Whenever a line in the listing contains "game", copy that line.

::::::

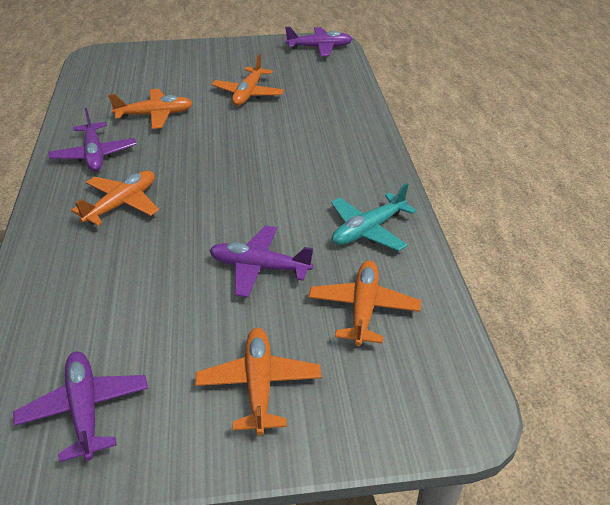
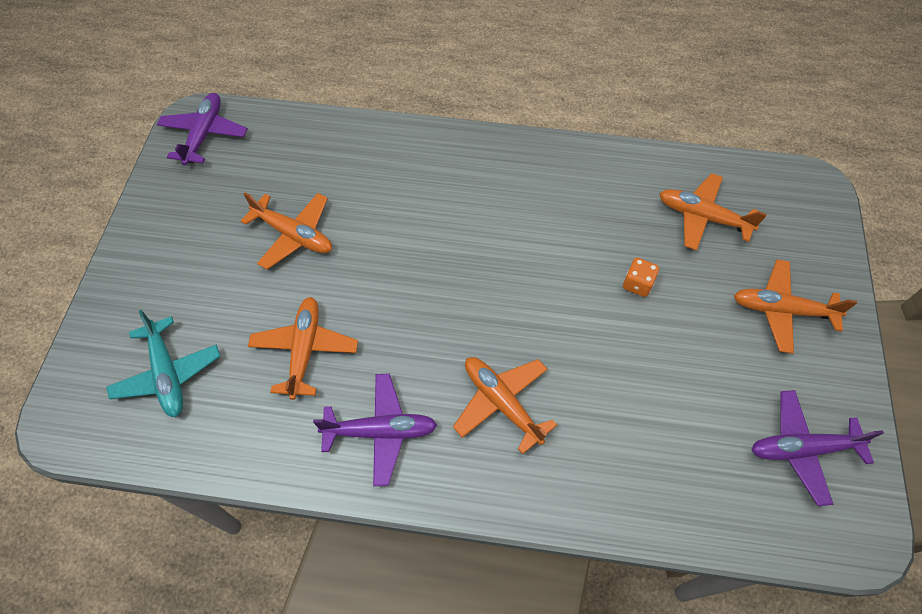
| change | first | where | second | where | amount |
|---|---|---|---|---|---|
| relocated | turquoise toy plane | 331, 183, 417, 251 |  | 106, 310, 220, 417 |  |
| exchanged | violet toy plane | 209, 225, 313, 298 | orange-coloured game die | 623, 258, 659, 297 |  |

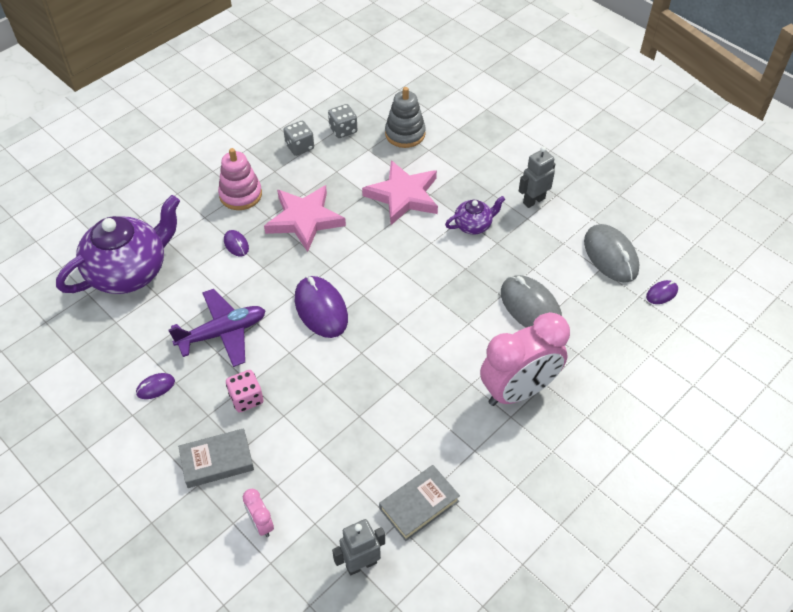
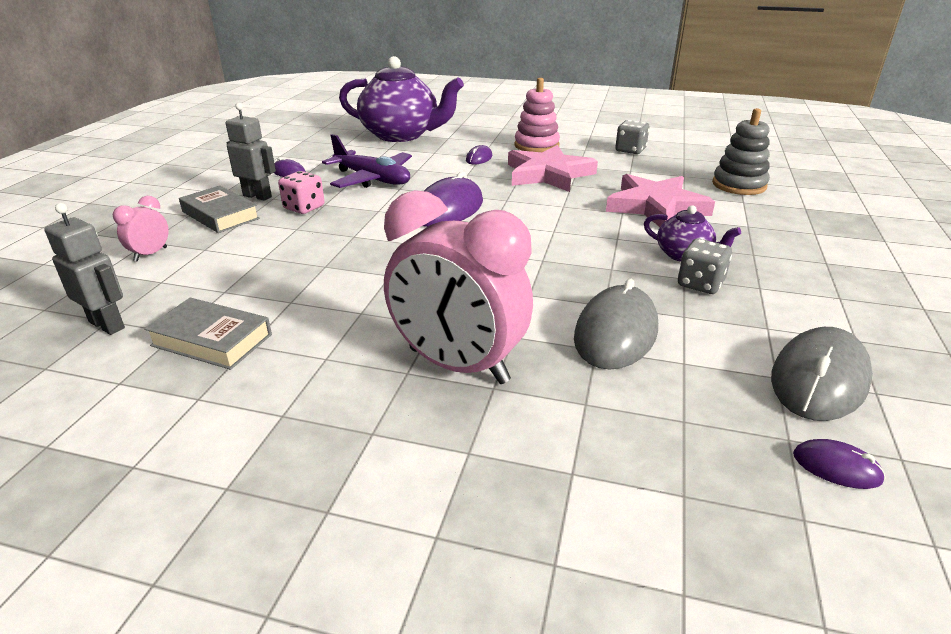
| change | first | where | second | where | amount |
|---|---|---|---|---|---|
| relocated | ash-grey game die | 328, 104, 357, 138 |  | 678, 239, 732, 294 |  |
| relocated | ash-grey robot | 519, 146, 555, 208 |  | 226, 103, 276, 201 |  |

::::::

RESPONSE AREA =>
| exchanged | violet toy plane | 209, 225, 313, 298 | orange-coloured game die | 623, 258, 659, 297 |  |
| relocated | ash-grey game die | 328, 104, 357, 138 |  | 678, 239, 732, 294 |  |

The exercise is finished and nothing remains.